Saved data entries —

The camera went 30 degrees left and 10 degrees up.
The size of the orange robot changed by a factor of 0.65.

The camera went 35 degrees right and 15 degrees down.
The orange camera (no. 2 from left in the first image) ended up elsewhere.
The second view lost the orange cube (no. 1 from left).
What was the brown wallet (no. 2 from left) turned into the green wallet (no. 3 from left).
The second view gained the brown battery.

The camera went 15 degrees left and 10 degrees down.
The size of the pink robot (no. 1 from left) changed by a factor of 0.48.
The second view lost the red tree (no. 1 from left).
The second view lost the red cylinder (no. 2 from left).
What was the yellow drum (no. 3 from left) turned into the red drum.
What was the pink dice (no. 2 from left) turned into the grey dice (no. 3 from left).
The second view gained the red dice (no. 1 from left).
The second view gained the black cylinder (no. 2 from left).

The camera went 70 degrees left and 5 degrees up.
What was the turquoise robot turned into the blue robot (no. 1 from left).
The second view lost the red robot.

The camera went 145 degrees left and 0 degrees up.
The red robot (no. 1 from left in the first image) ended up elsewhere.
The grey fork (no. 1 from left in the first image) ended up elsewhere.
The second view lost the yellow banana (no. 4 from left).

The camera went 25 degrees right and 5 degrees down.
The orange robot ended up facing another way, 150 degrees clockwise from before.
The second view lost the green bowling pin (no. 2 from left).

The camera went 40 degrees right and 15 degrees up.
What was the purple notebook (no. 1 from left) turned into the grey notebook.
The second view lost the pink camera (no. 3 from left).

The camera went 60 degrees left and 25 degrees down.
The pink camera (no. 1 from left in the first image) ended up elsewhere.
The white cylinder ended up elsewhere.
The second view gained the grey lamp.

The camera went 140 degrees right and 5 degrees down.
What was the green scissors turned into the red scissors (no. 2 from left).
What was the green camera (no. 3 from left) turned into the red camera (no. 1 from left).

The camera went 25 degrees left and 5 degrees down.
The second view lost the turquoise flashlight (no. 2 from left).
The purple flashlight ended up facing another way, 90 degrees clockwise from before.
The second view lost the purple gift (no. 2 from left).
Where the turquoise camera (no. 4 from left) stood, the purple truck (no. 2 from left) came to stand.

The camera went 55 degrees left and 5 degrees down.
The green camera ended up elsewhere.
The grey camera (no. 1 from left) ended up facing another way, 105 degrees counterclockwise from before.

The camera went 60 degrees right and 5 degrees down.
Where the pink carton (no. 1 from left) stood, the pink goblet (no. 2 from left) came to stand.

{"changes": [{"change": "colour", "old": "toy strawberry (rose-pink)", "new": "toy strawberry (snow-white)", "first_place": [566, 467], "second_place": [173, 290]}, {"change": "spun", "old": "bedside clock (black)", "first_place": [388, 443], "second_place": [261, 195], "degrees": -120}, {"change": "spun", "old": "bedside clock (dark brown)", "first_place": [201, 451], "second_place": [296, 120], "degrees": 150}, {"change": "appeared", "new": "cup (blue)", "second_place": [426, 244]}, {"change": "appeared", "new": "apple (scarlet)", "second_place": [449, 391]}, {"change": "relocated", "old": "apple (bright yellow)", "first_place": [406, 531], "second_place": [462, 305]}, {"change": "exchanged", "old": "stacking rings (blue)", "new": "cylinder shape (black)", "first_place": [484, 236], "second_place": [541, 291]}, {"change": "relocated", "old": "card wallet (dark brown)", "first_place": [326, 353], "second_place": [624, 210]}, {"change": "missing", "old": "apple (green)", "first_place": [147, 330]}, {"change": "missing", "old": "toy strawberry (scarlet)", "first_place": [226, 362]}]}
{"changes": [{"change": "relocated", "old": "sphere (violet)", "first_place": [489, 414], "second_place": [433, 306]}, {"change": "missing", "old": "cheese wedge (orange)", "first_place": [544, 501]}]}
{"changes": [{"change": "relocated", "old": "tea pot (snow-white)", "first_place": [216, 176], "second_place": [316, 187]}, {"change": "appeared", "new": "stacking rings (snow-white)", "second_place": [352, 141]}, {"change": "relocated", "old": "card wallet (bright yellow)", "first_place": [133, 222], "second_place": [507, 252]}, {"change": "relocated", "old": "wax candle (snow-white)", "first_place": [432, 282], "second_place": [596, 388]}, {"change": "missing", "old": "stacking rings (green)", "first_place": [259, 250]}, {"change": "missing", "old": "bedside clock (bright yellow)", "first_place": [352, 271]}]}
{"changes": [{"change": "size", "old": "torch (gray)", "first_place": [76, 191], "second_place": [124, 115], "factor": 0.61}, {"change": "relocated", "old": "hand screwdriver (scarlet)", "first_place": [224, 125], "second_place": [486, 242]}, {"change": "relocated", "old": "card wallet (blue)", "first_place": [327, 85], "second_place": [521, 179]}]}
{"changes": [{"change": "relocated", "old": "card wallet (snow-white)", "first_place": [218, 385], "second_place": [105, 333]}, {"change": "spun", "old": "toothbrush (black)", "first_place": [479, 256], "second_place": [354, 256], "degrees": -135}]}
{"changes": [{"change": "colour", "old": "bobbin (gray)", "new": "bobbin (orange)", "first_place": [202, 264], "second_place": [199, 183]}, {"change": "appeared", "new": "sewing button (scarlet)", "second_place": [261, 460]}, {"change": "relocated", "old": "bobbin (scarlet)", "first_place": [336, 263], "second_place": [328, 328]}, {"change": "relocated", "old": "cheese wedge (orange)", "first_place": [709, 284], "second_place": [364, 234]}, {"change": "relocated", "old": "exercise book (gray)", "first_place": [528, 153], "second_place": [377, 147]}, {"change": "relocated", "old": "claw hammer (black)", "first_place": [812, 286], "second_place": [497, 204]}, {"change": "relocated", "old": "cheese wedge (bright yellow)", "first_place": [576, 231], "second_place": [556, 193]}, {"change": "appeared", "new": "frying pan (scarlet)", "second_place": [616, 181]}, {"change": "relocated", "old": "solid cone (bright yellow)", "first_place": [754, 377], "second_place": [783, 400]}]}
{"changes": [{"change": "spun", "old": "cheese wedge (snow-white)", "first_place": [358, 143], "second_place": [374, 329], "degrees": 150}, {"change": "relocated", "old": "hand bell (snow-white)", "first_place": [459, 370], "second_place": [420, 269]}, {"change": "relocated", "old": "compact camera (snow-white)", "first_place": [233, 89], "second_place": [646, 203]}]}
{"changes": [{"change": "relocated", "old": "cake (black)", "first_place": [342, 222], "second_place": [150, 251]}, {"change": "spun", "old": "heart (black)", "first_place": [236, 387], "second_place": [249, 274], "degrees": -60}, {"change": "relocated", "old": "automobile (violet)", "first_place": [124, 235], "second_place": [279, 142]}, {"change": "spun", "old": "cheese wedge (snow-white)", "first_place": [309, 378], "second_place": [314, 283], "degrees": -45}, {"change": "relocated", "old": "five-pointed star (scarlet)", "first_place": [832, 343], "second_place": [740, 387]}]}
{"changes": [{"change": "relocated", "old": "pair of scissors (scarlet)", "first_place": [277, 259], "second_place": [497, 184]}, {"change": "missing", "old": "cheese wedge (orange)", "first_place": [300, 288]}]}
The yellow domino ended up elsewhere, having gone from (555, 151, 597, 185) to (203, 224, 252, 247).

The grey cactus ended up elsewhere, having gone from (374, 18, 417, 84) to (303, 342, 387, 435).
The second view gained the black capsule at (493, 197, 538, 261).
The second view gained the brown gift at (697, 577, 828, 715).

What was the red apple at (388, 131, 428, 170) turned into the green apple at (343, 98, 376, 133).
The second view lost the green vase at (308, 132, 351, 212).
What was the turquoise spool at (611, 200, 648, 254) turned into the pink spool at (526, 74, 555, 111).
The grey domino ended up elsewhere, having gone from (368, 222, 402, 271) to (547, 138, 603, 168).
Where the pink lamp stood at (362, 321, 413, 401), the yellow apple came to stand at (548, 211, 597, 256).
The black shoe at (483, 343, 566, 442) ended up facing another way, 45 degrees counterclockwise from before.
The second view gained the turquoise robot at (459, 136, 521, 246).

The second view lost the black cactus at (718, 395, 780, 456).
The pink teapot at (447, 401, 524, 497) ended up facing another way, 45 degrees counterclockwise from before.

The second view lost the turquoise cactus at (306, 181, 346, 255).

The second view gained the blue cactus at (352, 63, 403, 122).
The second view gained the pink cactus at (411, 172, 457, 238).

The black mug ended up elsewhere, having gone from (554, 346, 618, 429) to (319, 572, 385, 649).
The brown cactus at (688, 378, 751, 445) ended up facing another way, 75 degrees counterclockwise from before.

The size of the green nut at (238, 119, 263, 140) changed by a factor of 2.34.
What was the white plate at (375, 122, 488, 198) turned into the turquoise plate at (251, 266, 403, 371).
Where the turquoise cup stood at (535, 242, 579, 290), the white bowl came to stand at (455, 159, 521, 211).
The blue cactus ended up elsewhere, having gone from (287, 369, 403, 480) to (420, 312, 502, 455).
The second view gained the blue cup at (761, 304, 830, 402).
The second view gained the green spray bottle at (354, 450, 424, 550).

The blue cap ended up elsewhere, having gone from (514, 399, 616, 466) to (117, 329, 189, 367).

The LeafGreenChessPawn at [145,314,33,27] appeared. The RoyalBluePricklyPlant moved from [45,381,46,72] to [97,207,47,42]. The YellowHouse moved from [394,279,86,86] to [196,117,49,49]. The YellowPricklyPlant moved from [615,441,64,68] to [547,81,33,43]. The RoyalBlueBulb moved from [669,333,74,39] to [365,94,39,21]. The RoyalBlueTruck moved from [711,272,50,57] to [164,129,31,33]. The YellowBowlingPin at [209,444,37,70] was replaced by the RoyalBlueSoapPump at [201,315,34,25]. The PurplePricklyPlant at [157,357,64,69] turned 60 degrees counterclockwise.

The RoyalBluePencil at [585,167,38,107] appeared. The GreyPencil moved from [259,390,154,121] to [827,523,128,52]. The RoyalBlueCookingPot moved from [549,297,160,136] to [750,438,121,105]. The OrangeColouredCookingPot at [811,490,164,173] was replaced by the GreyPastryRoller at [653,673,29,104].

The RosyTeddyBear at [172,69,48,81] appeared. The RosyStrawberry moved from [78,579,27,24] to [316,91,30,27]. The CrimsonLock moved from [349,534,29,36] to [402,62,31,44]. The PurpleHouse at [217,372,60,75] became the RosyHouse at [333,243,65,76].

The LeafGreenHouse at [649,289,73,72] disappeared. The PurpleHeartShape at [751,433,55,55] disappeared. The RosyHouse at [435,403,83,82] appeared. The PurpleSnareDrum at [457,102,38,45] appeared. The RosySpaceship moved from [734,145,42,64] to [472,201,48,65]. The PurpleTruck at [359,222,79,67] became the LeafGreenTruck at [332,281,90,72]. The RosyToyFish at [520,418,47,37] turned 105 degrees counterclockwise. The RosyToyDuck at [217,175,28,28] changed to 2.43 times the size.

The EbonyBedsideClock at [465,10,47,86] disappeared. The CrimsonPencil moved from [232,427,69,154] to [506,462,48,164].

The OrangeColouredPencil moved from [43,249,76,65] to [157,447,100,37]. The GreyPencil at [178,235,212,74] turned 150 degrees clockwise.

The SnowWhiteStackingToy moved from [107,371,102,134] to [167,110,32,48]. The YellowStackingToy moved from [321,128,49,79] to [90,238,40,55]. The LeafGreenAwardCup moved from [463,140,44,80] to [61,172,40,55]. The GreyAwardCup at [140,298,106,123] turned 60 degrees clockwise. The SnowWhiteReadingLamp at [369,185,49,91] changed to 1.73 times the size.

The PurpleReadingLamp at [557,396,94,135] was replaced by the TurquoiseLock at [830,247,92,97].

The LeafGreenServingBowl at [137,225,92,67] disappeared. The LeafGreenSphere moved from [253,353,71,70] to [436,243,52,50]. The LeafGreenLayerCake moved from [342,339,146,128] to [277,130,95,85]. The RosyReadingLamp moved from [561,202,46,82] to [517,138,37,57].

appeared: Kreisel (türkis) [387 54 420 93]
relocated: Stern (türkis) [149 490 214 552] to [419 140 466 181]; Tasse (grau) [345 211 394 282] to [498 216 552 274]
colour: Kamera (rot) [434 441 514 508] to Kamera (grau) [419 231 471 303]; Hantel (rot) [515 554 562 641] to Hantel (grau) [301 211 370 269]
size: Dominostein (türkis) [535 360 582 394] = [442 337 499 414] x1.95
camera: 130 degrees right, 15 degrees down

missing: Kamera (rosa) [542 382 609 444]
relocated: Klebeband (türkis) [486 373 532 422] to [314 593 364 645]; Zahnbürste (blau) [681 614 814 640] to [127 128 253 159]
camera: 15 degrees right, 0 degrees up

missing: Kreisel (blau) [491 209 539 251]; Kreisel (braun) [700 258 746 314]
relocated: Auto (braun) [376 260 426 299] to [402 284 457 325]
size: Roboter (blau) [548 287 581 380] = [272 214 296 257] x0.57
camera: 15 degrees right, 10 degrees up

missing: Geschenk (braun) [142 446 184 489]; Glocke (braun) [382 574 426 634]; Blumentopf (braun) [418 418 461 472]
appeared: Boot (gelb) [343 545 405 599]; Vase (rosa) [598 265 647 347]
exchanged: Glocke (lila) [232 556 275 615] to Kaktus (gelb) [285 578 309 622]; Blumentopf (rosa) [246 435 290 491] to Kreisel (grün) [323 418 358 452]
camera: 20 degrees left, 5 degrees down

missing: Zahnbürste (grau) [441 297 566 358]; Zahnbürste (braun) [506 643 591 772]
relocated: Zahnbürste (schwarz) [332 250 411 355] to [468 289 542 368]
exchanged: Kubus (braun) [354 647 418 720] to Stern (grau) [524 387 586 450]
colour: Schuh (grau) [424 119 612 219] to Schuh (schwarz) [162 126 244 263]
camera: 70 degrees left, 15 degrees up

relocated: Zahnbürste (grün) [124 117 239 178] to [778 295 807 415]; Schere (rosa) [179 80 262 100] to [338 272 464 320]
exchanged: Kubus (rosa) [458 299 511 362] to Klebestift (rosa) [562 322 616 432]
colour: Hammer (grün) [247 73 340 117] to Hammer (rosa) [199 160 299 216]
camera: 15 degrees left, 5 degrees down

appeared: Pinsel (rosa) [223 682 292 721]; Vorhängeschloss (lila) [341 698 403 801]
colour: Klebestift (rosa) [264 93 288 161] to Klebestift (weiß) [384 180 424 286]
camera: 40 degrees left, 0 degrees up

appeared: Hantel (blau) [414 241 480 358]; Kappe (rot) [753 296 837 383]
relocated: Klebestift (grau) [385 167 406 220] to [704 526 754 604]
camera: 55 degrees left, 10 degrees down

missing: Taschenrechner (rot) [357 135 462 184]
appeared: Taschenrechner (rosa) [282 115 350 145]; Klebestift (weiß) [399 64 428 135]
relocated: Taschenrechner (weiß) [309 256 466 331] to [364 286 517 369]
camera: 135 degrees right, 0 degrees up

EXERCISE —
Set down exactly the lines of the data above, beginning with the line that has "colour: Kamera (rot)" and ending with the line that has "size: Dominostein (türkis)", and no others.

ANSWER TO THIS TASK —
colour: Kamera (rot) [434 441 514 508] to Kamera (grau) [419 231 471 303]; Hantel (rot) [515 554 562 641] to Hantel (grau) [301 211 370 269]
size: Dominostein (türkis) [535 360 582 394] = [442 337 499 414] x1.95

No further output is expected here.